[Source data]

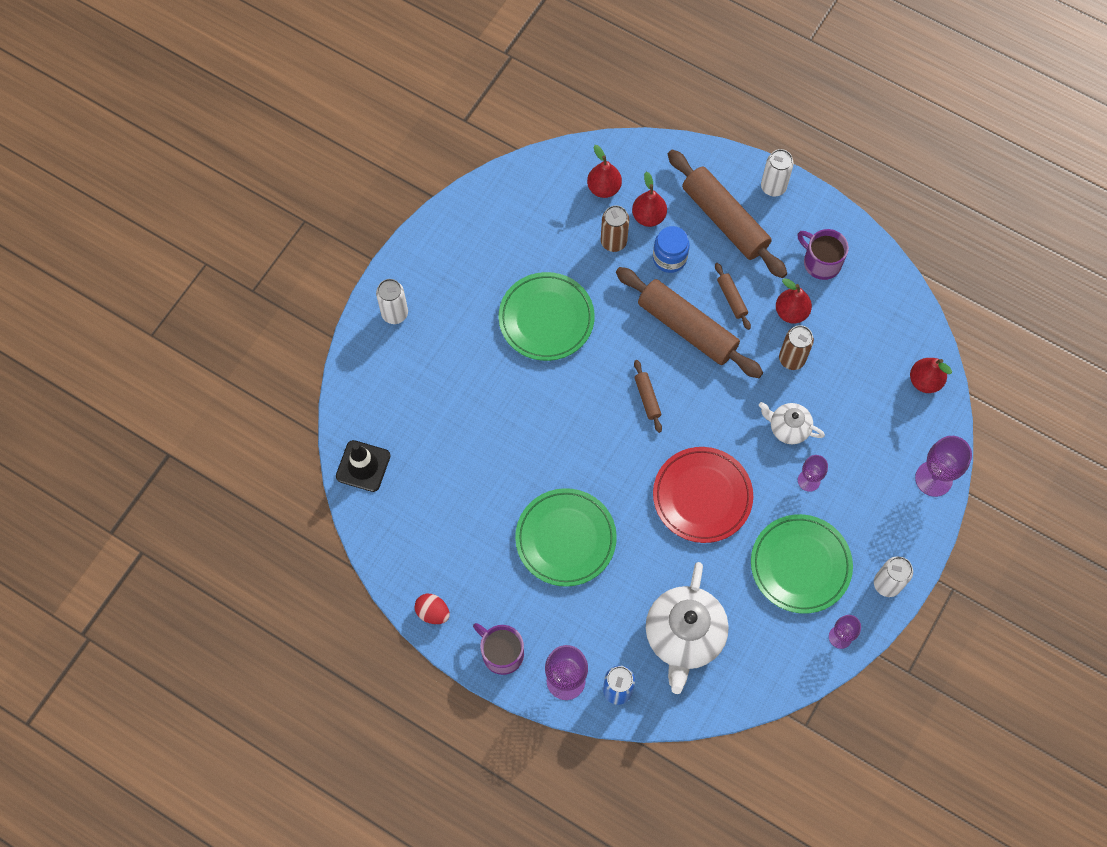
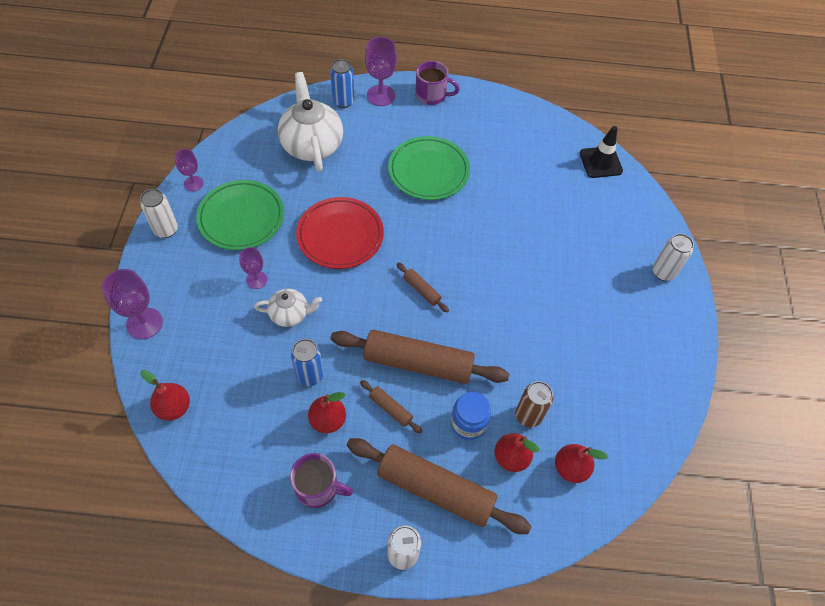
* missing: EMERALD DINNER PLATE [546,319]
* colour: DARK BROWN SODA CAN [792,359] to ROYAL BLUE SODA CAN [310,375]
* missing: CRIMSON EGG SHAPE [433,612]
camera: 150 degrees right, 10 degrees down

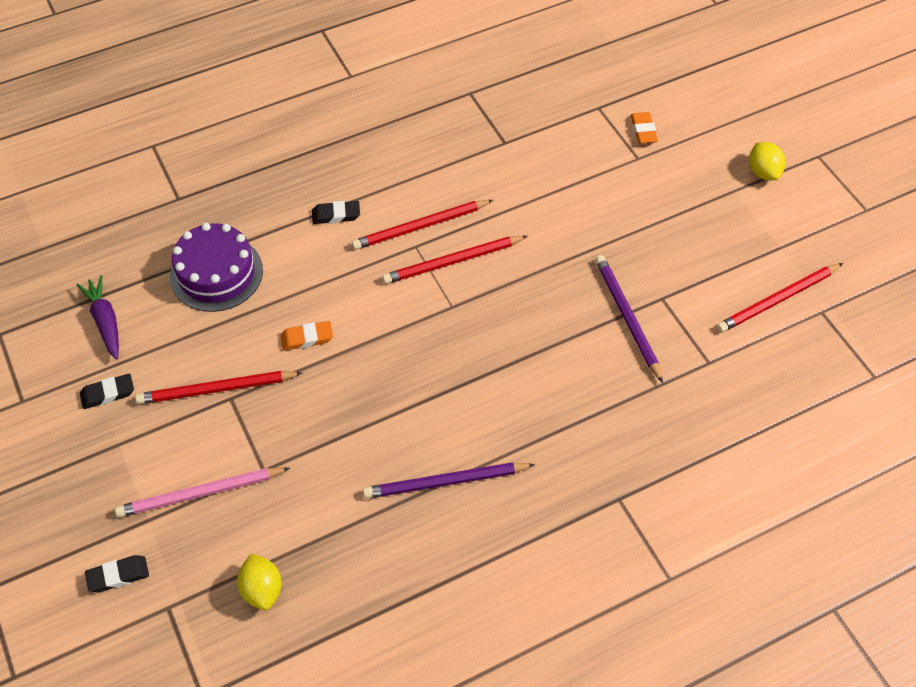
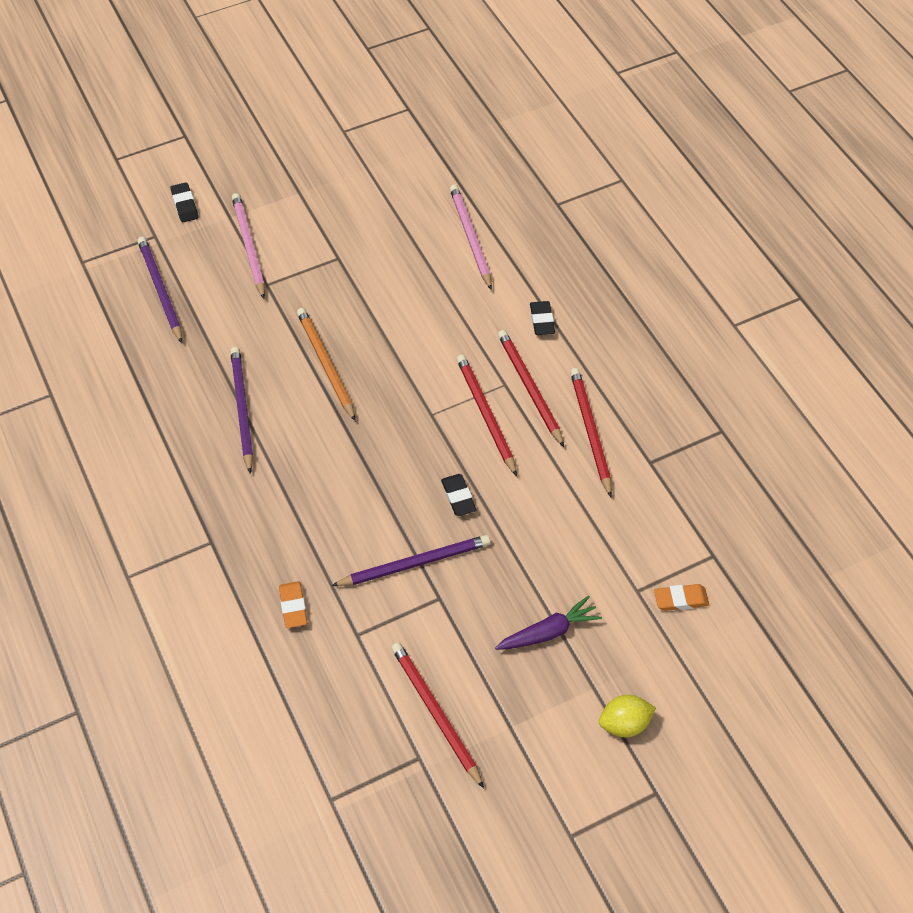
* exchanged: VIOLET CAKE [216,273] to ROSY LEAD PENCIL [470,238]
* relocated: VIOLET TOY CARROT [105,322] to [548,632]
* relocated: ORANGE-COLOURED PENCIL ERASER [307,338] to [293,606]
* relocated: CRIMSON LEAD PENCIL [217,389] to [590,432]
* relocated: JET-BLACK PENCIL ERASER [108,393] to [458,497]
* exchanged: GOLDEN LEMON [262,589] to VIOLET LEAD PENCIL [160,290]
* appeared: ORANGE-COLOURED LEAD PENCIL [326,365]
camera: 90 degrees right, 0 degrees up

[Task]: The pictures in the data should be omitted, and every remaining line set down exactly.

[Response below]:
* missing: EMERALD DINNER PLATE [546,319]
* colour: DARK BROWN SODA CAN [792,359] to ROYAL BLUE SODA CAN [310,375]
* missing: CRIMSON EGG SHAPE [433,612]
camera: 150 degrees right, 10 degrees down

* exchanged: VIOLET CAKE [216,273] to ROSY LEAD PENCIL [470,238]
* relocated: VIOLET TOY CARROT [105,322] to [548,632]
* relocated: ORANGE-COLOURED PENCIL ERASER [307,338] to [293,606]
* relocated: CRIMSON LEAD PENCIL [217,389] to [590,432]
* relocated: JET-BLACK PENCIL ERASER [108,393] to [458,497]
* exchanged: GOLDEN LEMON [262,589] to VIOLET LEAD PENCIL [160,290]
* appeared: ORANGE-COLOURED LEAD PENCIL [326,365]
camera: 90 degrees right, 0 degrees up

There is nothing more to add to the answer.